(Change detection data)
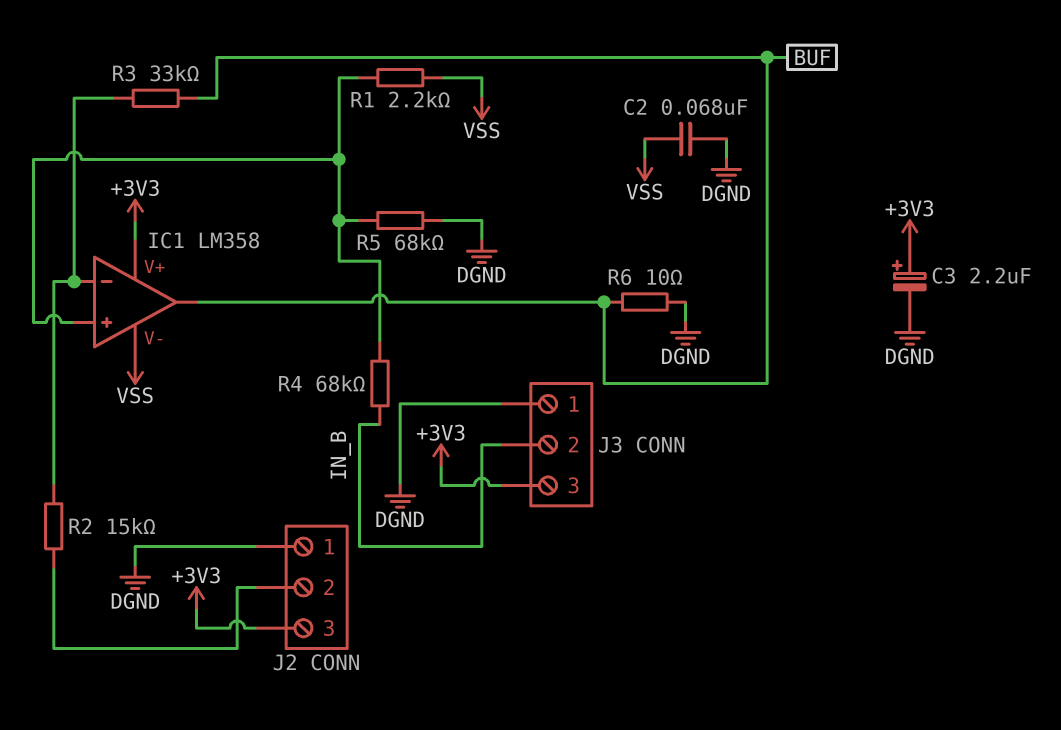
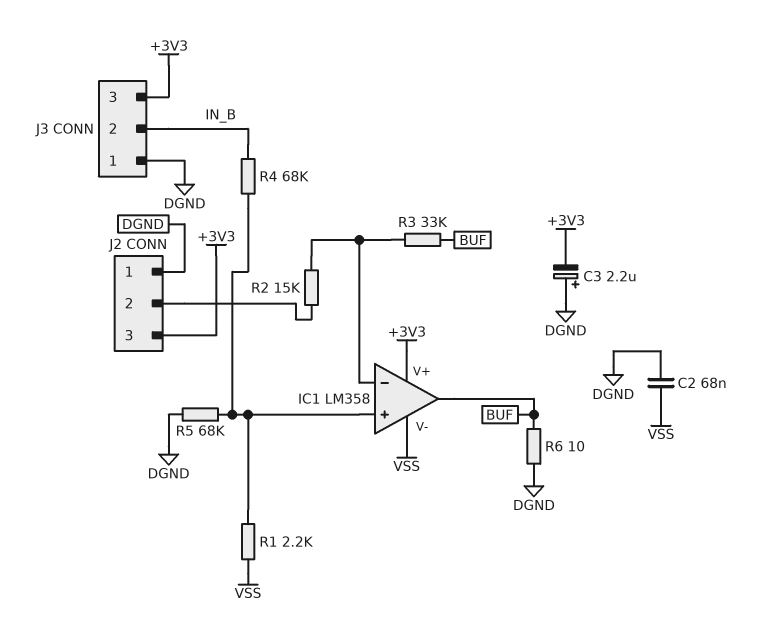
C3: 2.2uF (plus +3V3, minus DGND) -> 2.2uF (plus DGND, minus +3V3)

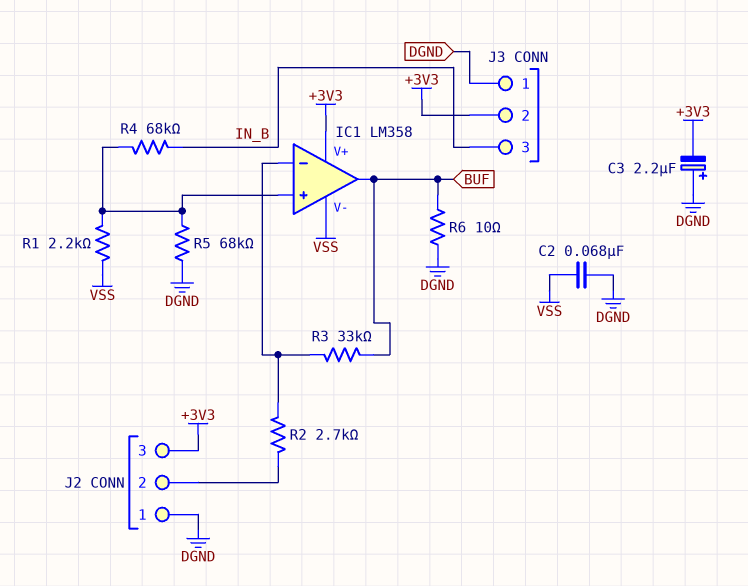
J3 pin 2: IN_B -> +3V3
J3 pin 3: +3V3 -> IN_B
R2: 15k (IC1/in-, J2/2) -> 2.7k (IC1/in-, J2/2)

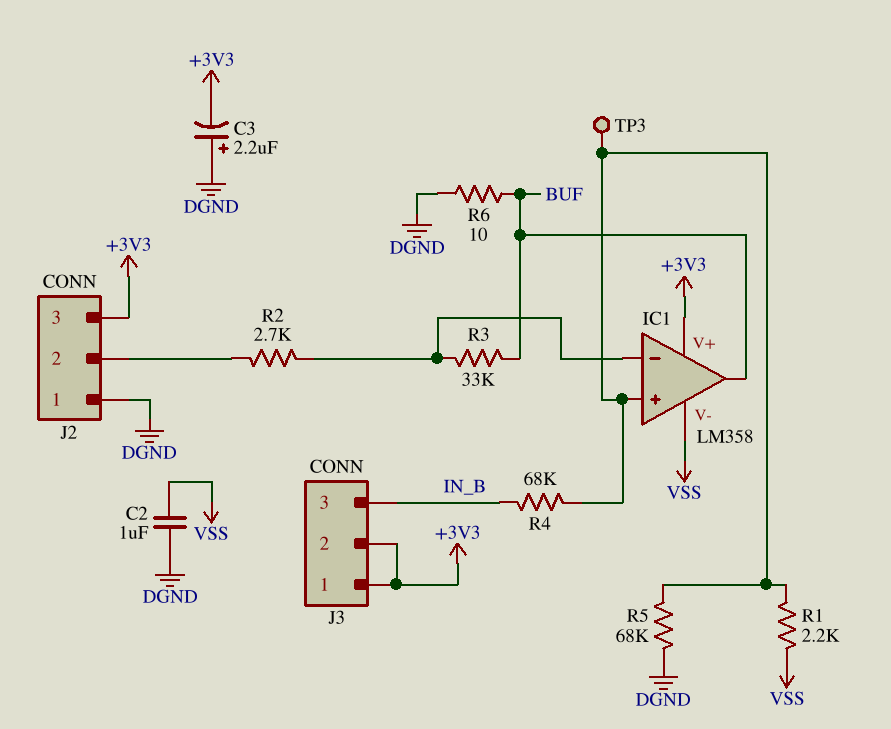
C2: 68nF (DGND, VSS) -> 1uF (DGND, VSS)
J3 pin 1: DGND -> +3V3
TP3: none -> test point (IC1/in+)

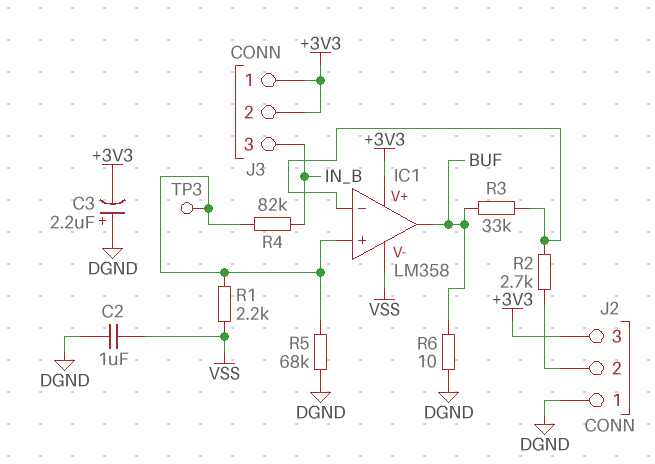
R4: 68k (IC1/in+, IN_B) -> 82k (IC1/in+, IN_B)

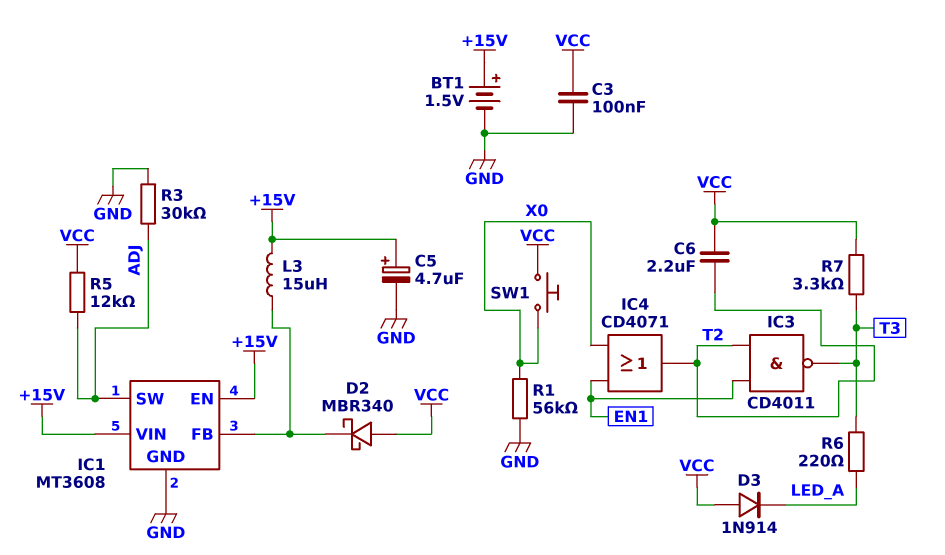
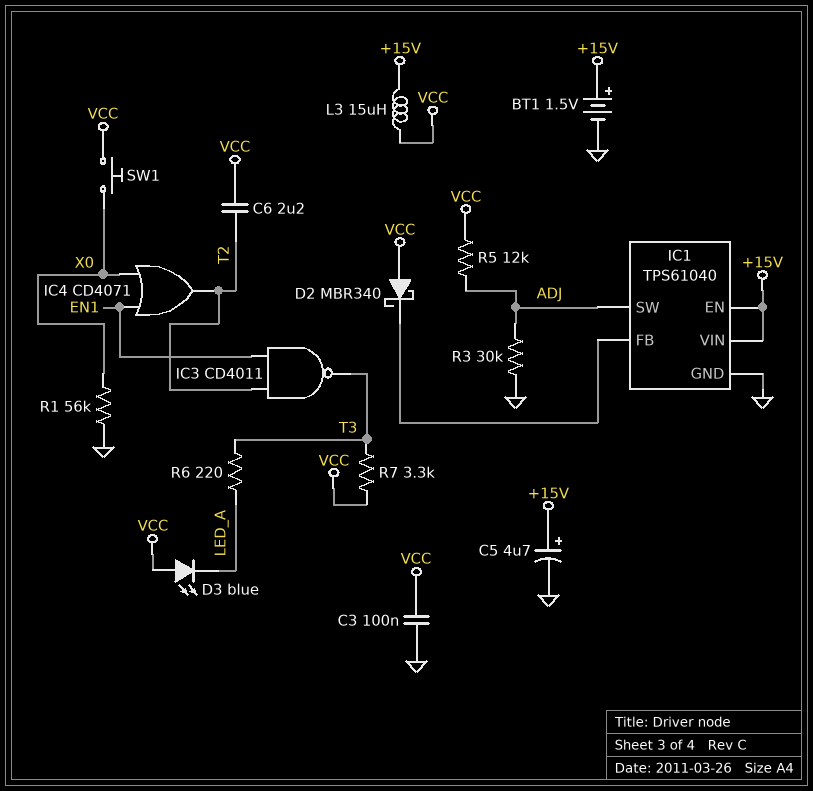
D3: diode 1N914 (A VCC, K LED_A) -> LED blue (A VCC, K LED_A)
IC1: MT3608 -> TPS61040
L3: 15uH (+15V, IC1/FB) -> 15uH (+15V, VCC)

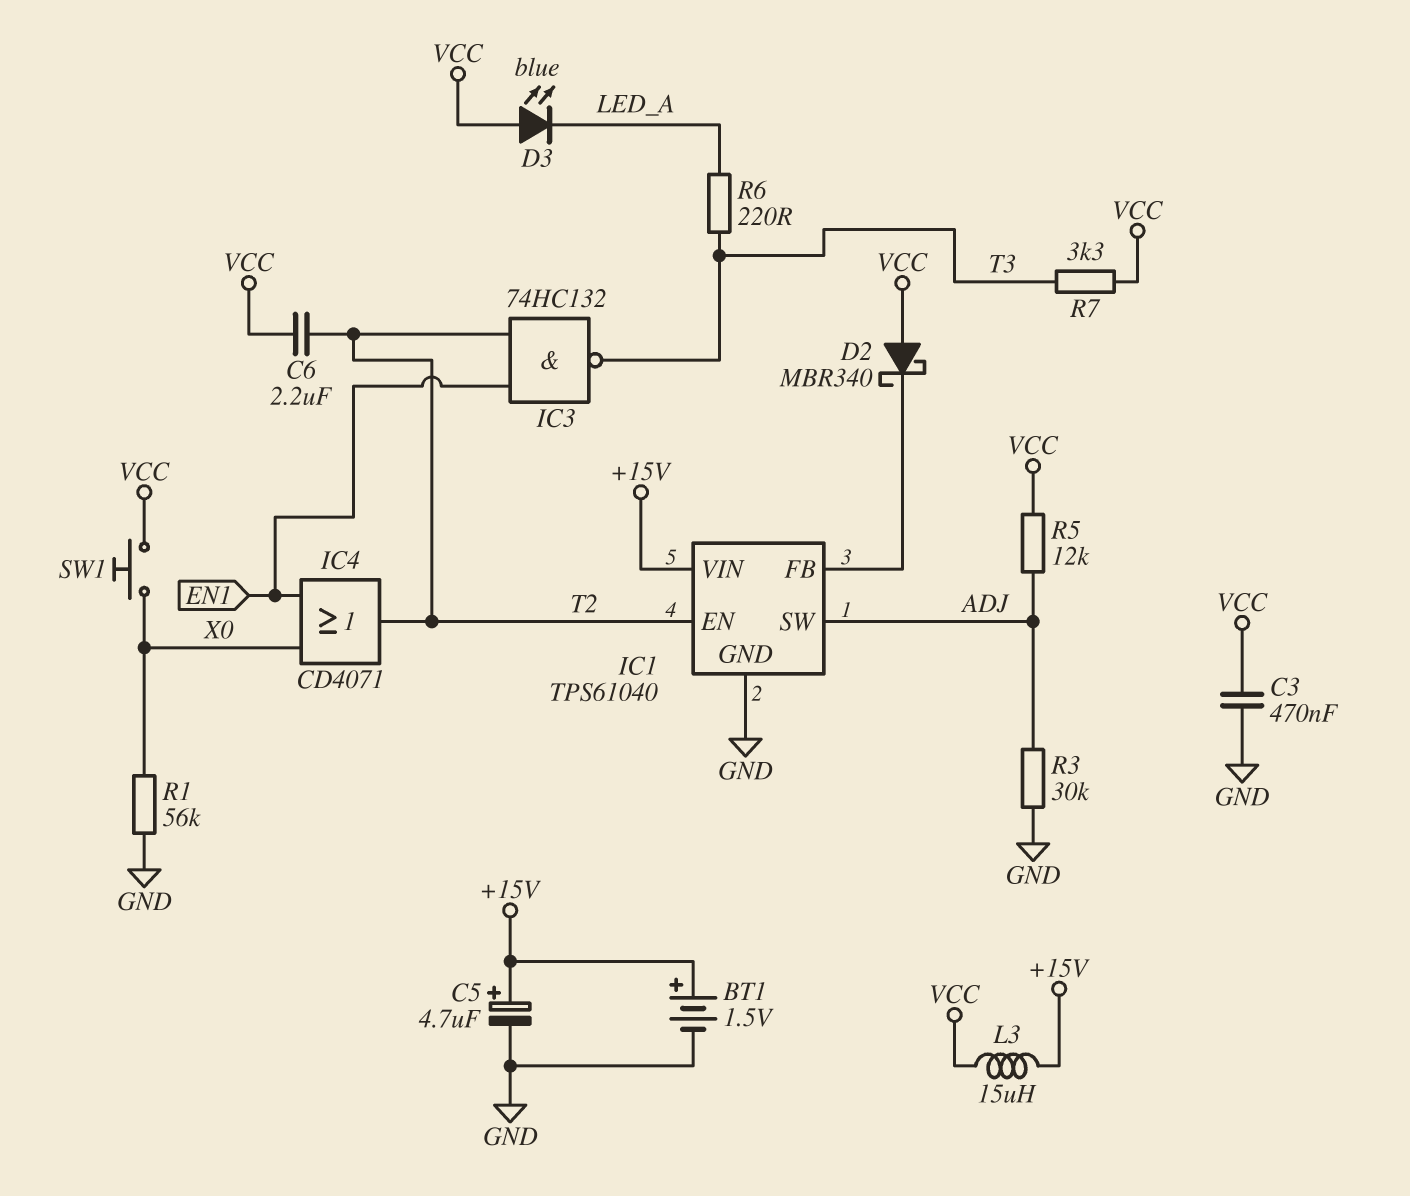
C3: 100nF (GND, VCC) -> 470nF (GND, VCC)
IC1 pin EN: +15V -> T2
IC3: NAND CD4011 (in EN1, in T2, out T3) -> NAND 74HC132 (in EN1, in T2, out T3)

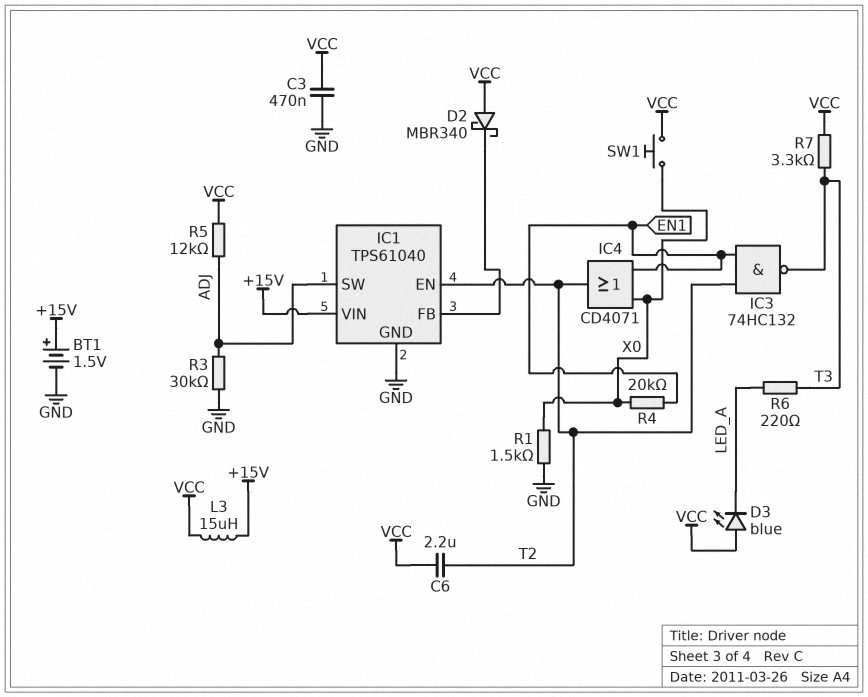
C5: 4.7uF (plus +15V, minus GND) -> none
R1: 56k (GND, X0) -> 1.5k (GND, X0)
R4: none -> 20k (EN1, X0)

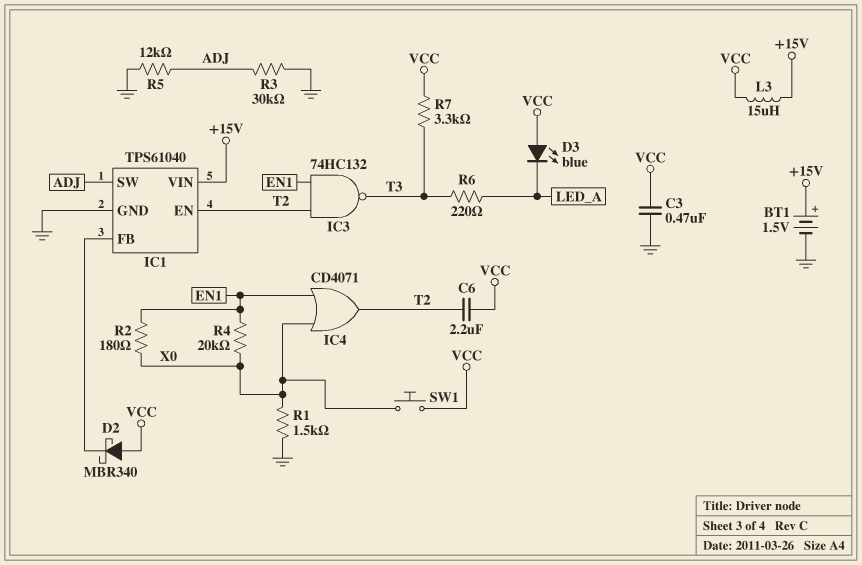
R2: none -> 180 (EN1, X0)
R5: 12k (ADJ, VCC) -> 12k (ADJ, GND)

▶ _Exercise instructions_: Print out every entry above without changing a word, and leave out the pictures.

▶ _Task answer_:
C3: 2.2uF (plus +3V3, minus DGND) -> 2.2uF (plus DGND, minus +3V3)

J3 pin 2: IN_B -> +3V3
J3 pin 3: +3V3 -> IN_B
R2: 15k (IC1/in-, J2/2) -> 2.7k (IC1/in-, J2/2)

C2: 68nF (DGND, VSS) -> 1uF (DGND, VSS)
J3 pin 1: DGND -> +3V3
TP3: none -> test point (IC1/in+)

R4: 68k (IC1/in+, IN_B) -> 82k (IC1/in+, IN_B)

D3: diode 1N914 (A VCC, K LED_A) -> LED blue (A VCC, K LED_A)
IC1: MT3608 -> TPS61040
L3: 15uH (+15V, IC1/FB) -> 15uH (+15V, VCC)

C3: 100nF (GND, VCC) -> 470nF (GND, VCC)
IC1 pin EN: +15V -> T2
IC3: NAND CD4011 (in EN1, in T2, out T3) -> NAND 74HC132 (in EN1, in T2, out T3)

C5: 4.7uF (plus +15V, minus GND) -> none
R1: 56k (GND, X0) -> 1.5k (GND, X0)
R4: none -> 20k (EN1, X0)

R2: none -> 180 (EN1, X0)
R5: 12k (ADJ, VCC) -> 12k (ADJ, GND)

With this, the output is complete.